→ **Task prompt**: Once the line holding "C207: 680nF (5V, GND) -> 680nF (5V, VBUS)" is found, output it and all remaining lines of the data exactly, with every picture left out.

_____

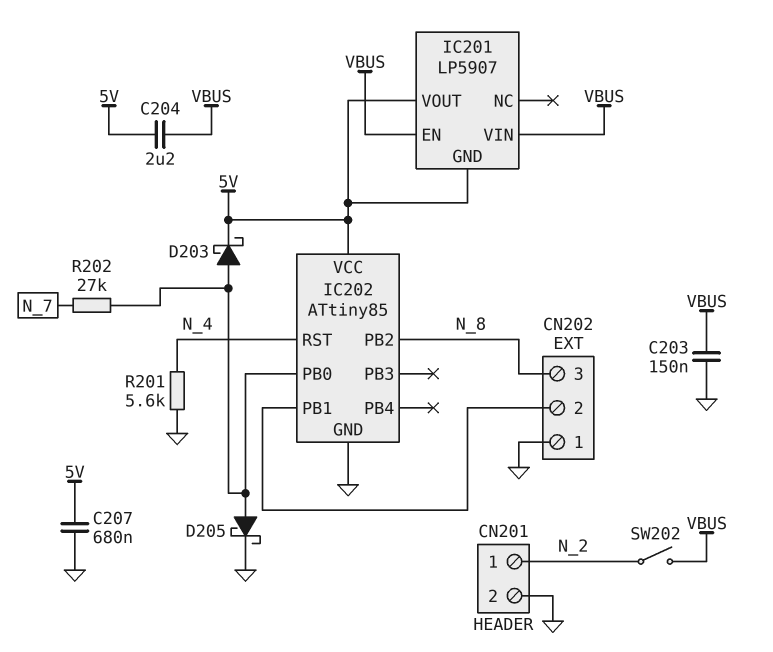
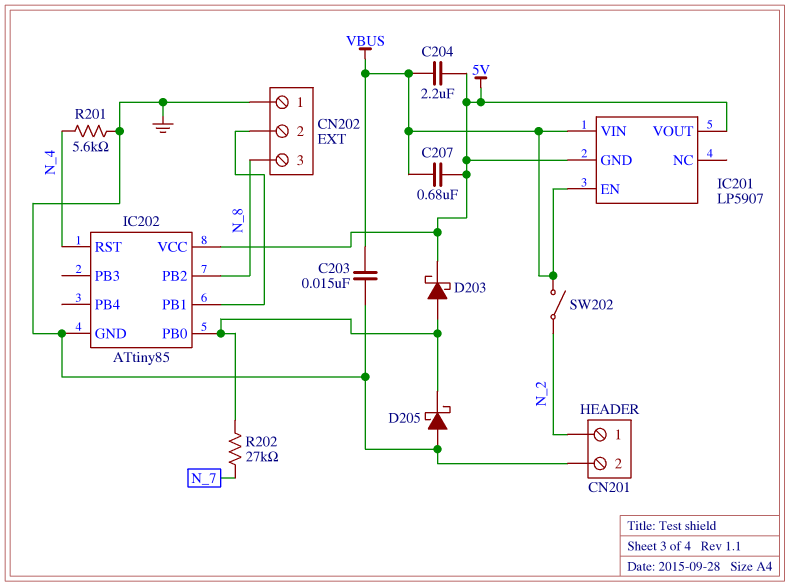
C203: 150nF (GND, VBUS) -> 15nF (GND, VBUS)
C207: 680nF (5V, GND) -> 680nF (5V, VBUS)
D205: schottky (A IC202/PB0, K GND) -> schottky (A GND, K IC202/PB0)

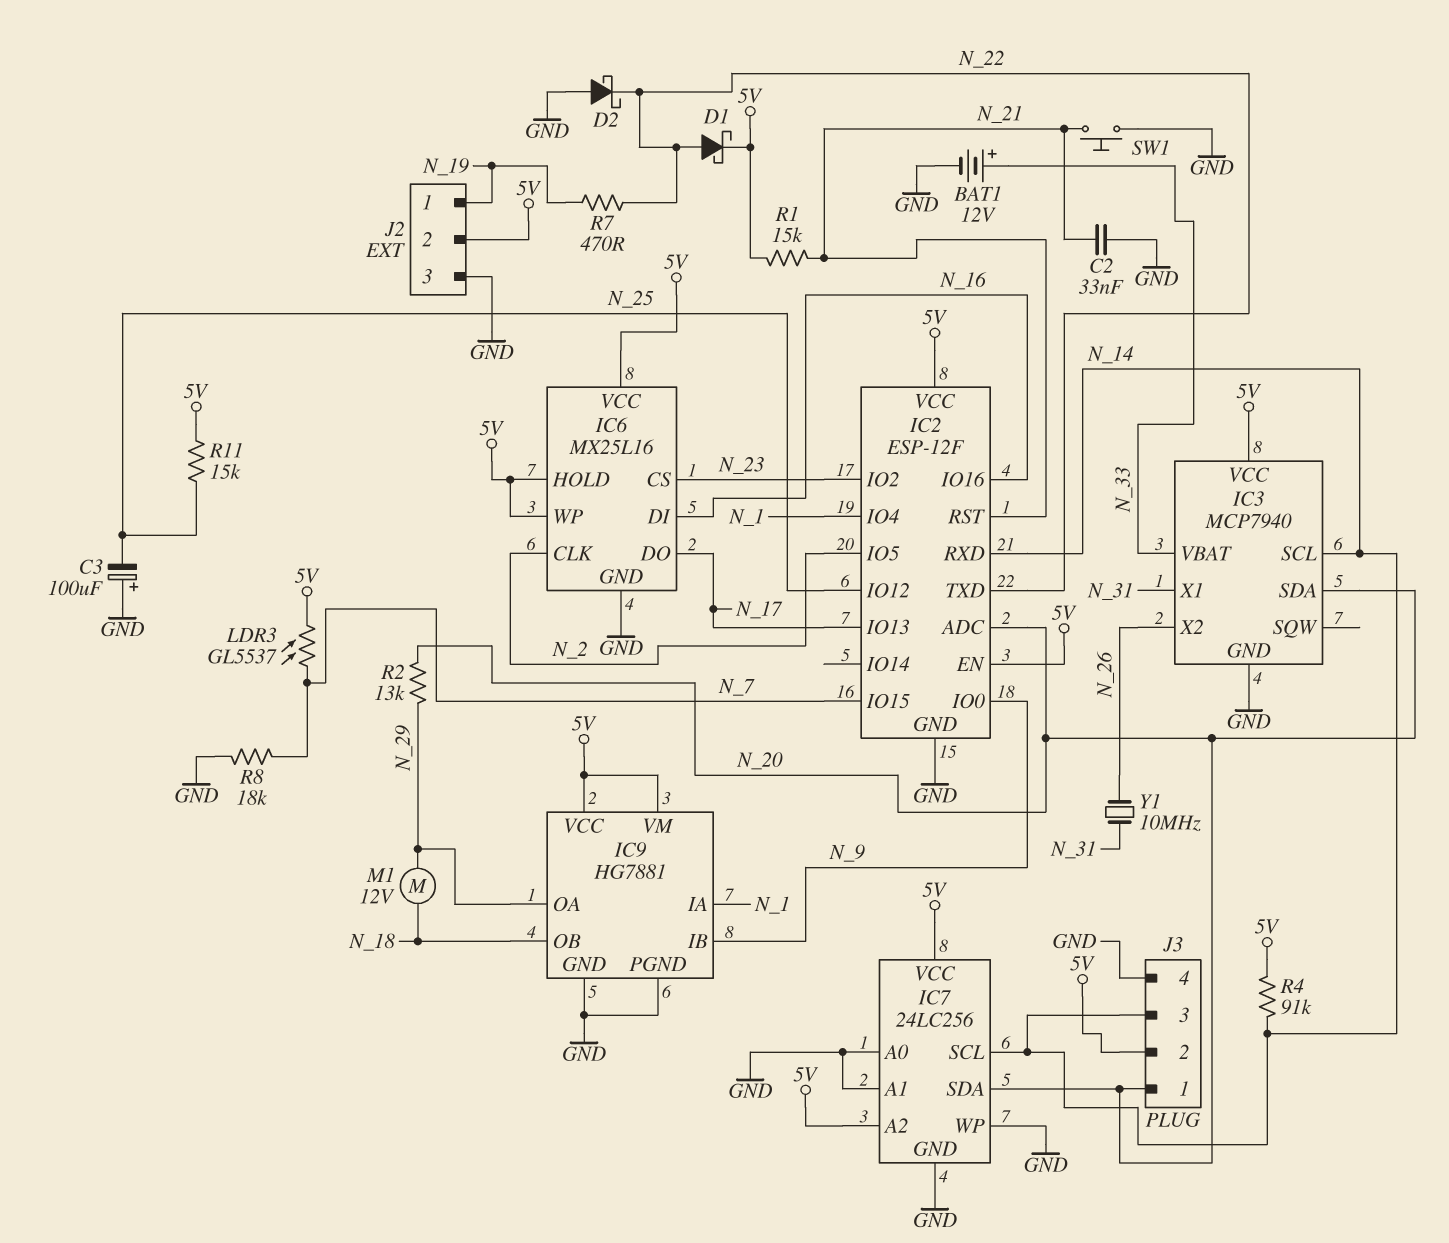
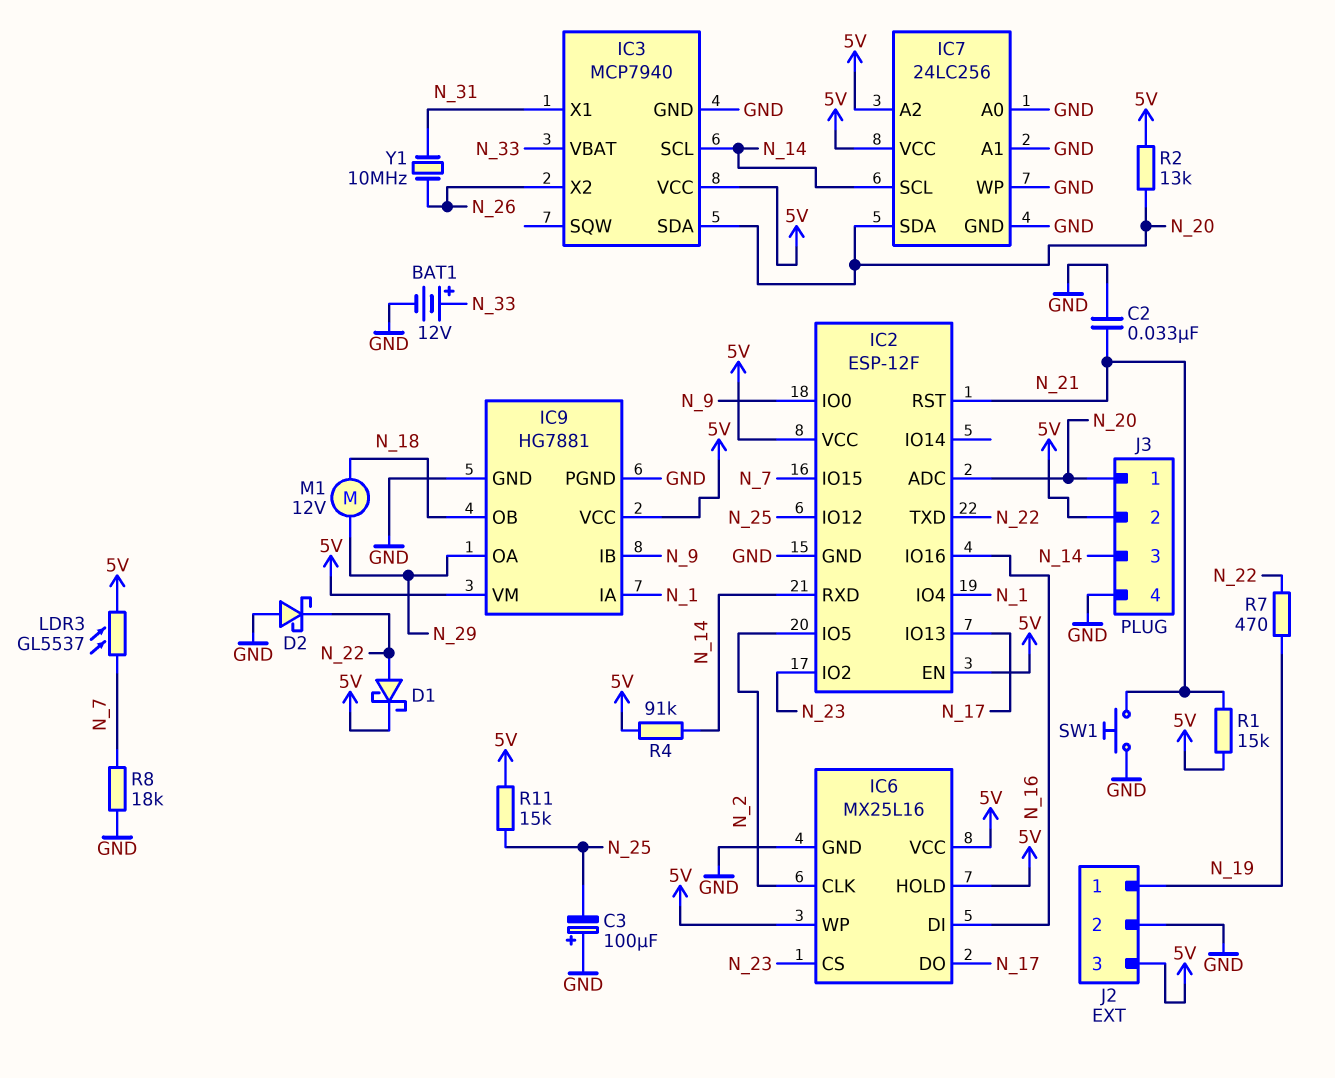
J2 pin 2: 5V -> GND
J2 pin 3: GND -> 5V
R2: 13k (N_20, N_29) -> 13k (5V, N_20)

_____

→ **Worked solution**:
C207: 680nF (5V, GND) -> 680nF (5V, VBUS)
D205: schottky (A IC202/PB0, K GND) -> schottky (A GND, K IC202/PB0)

J2 pin 2: 5V -> GND
J2 pin 3: GND -> 5V
R2: 13k (N_20, N_29) -> 13k (5V, N_20)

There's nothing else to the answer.